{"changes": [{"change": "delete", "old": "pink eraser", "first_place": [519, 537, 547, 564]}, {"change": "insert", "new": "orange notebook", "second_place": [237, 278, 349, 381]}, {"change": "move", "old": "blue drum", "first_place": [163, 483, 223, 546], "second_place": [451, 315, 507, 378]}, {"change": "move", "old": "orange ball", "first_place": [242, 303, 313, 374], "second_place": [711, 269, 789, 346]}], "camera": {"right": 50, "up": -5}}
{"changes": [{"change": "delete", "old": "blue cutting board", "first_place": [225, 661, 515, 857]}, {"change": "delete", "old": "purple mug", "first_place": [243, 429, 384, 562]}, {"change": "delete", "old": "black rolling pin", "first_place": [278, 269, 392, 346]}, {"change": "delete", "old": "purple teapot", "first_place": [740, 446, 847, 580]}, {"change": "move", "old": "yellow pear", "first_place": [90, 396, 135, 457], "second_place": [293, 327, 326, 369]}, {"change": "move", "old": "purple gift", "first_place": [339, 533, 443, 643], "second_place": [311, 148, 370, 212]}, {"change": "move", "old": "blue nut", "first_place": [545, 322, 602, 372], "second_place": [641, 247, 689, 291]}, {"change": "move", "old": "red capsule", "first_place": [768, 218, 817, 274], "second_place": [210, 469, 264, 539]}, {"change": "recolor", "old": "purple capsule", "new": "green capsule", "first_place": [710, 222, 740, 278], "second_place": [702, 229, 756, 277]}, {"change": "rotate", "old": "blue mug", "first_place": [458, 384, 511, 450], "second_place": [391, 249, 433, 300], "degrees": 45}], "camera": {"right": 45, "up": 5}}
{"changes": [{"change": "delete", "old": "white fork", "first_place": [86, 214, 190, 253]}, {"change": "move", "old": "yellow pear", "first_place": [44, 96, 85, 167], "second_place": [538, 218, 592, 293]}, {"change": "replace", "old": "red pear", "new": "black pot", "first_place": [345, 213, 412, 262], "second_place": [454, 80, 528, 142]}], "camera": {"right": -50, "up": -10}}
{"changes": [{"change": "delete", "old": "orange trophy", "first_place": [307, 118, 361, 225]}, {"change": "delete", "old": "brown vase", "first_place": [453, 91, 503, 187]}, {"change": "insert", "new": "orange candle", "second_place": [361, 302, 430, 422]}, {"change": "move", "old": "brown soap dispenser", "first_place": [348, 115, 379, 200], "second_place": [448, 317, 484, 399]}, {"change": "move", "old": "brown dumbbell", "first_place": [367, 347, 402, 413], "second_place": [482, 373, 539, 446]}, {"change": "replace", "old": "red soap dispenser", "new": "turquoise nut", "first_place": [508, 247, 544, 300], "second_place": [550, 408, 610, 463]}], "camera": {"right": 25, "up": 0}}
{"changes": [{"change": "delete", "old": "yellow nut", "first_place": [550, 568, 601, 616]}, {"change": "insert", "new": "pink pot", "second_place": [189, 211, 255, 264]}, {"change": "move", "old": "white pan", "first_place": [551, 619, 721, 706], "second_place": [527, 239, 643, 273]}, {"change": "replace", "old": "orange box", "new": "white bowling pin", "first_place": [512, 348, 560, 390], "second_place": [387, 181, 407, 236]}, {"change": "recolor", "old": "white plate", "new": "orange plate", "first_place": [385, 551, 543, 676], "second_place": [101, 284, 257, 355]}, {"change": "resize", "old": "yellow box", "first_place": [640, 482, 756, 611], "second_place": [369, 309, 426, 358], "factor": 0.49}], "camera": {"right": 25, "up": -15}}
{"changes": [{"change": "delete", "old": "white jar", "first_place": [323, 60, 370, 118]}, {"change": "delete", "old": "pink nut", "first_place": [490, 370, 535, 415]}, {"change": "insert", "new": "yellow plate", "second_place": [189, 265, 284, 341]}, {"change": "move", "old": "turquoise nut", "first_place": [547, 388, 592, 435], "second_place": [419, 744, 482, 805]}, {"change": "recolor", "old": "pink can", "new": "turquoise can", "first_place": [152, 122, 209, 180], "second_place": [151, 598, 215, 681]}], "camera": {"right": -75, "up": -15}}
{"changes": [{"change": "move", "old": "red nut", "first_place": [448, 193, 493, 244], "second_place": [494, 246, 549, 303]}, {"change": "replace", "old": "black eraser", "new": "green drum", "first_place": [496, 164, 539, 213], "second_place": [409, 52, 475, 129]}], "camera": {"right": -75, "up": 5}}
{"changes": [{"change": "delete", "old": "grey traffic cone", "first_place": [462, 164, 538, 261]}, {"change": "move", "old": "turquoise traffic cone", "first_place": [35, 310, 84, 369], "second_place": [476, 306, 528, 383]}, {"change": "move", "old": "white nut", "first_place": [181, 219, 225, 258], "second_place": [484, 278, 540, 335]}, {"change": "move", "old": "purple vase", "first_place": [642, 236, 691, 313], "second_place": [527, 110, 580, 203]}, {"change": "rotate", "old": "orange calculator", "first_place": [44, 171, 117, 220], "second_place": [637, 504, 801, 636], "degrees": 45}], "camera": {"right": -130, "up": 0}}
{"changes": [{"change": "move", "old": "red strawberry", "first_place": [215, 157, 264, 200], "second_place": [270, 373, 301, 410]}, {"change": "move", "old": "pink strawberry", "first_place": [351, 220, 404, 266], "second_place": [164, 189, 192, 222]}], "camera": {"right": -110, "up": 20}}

# # # # # # #

● Work request:
Every line of the data above belongs in the answer, unchanged.

● Exercise result:
{"changes": [{"change": "delete", "old": "pink eraser", "first_place": [519, 537, 547, 564]}, {"change": "insert", "new": "orange notebook", "second_place": [237, 278, 349, 381]}, {"change": "move", "old": "blue drum", "first_place": [163, 483, 223, 546], "second_place": [451, 315, 507, 378]}, {"change": "move", "old": "orange ball", "first_place": [242, 303, 313, 374], "second_place": [711, 269, 789, 346]}], "camera": {"right": 50, "up": -5}}
{"changes": [{"change": "delete", "old": "blue cutting board", "first_place": [225, 661, 515, 857]}, {"change": "delete", "old": "purple mug", "first_place": [243, 429, 384, 562]}, {"change": "delete", "old": "black rolling pin", "first_place": [278, 269, 392, 346]}, {"change": "delete", "old": "purple teapot", "first_place": [740, 446, 847, 580]}, {"change": "move", "old": "yellow pear", "first_place": [90, 396, 135, 457], "second_place": [293, 327, 326, 369]}, {"change": "move", "old": "purple gift", "first_place": [339, 533, 443, 643], "second_place": [311, 148, 370, 212]}, {"change": "move", "old": "blue nut", "first_place": [545, 322, 602, 372], "second_place": [641, 247, 689, 291]}, {"change": "move", "old": "red capsule", "first_place": [768, 218, 817, 274], "second_place": [210, 469, 264, 539]}, {"change": "recolor", "old": "purple capsule", "new": "green capsule", "first_place": [710, 222, 740, 278], "second_place": [702, 229, 756, 277]}, {"change": "rotate", "old": "blue mug", "first_place": [458, 384, 511, 450], "second_place": [391, 249, 433, 300], "degrees": 45}], "camera": {"right": 45, "up": 5}}
{"changes": [{"change": "delete", "old": "white fork", "first_place": [86, 214, 190, 253]}, {"change": "move", "old": "yellow pear", "first_place": [44, 96, 85, 167], "second_place": [538, 218, 592, 293]}, {"change": "replace", "old": "red pear", "new": "black pot", "first_place": [345, 213, 412, 262], "second_place": [454, 80, 528, 142]}], "camera": {"right": -50, "up": -10}}
{"changes": [{"change": "delete", "old": "orange trophy", "first_place": [307, 118, 361, 225]}, {"change": "delete", "old": "brown vase", "first_place": [453, 91, 503, 187]}, {"change": "insert", "new": "orange candle", "second_place": [361, 302, 430, 422]}, {"change": "move", "old": "brown soap dispenser", "first_place": [348, 115, 379, 200], "second_place": [448, 317, 484, 399]}, {"change": "move", "old": "brown dumbbell", "first_place": [367, 347, 402, 413], "second_place": [482, 373, 539, 446]}, {"change": "replace", "old": "red soap dispenser", "new": "turquoise nut", "first_place": [508, 247, 544, 300], "second_place": [550, 408, 610, 463]}], "camera": {"right": 25, "up": 0}}
{"changes": [{"change": "delete", "old": "yellow nut", "first_place": [550, 568, 601, 616]}, {"change": "insert", "new": "pink pot", "second_place": [189, 211, 255, 264]}, {"change": "move", "old": "white pan", "first_place": [551, 619, 721, 706], "second_place": [527, 239, 643, 273]}, {"change": "replace", "old": "orange box", "new": "white bowling pin", "first_place": [512, 348, 560, 390], "second_place": [387, 181, 407, 236]}, {"change": "recolor", "old": "white plate", "new": "orange plate", "first_place": [385, 551, 543, 676], "second_place": [101, 284, 257, 355]}, {"change": "resize", "old": "yellow box", "first_place": [640, 482, 756, 611], "second_place": [369, 309, 426, 358], "factor": 0.49}], "camera": {"right": 25, "up": -15}}
{"changes": [{"change": "delete", "old": "white jar", "first_place": [323, 60, 370, 118]}, {"change": "delete", "old": "pink nut", "first_place": [490, 370, 535, 415]}, {"change": "insert", "new": "yellow plate", "second_place": [189, 265, 284, 341]}, {"change": "move", "old": "turquoise nut", "first_place": [547, 388, 592, 435], "second_place": [419, 744, 482, 805]}, {"change": "recolor", "old": "pink can", "new": "turquoise can", "first_place": [152, 122, 209, 180], "second_place": [151, 598, 215, 681]}], "camera": {"right": -75, "up": -15}}
{"changes": [{"change": "move", "old": "red nut", "first_place": [448, 193, 493, 244], "second_place": [494, 246, 549, 303]}, {"change": "replace", "old": "black eraser", "new": "green drum", "first_place": [496, 164, 539, 213], "second_place": [409, 52, 475, 129]}], "camera": {"right": -75, "up": 5}}
{"changes": [{"change": "delete", "old": "grey traffic cone", "first_place": [462, 164, 538, 261]}, {"change": "move", "old": "turquoise traffic cone", "first_place": [35, 310, 84, 369], "second_place": [476, 306, 528, 383]}, {"change": "move", "old": "white nut", "first_place": [181, 219, 225, 258], "second_place": [484, 278, 540, 335]}, {"change": "move", "old": "purple vase", "first_place": [642, 236, 691, 313], "second_place": [527, 110, 580, 203]}, {"change": "rotate", "old": "orange calculator", "first_place": [44, 171, 117, 220], "second_place": [637, 504, 801, 636], "degrees": 45}], "camera": {"right": -130, "up": 0}}
{"changes": [{"change": "move", "old": "red strawberry", "first_place": [215, 157, 264, 200], "second_place": [270, 373, 301, 410]}, {"change": "move", "old": "pink strawberry", "first_place": [351, 220, 404, 266], "second_place": [164, 189, 192, 222]}], "camera": {"right": -110, "up": 20}}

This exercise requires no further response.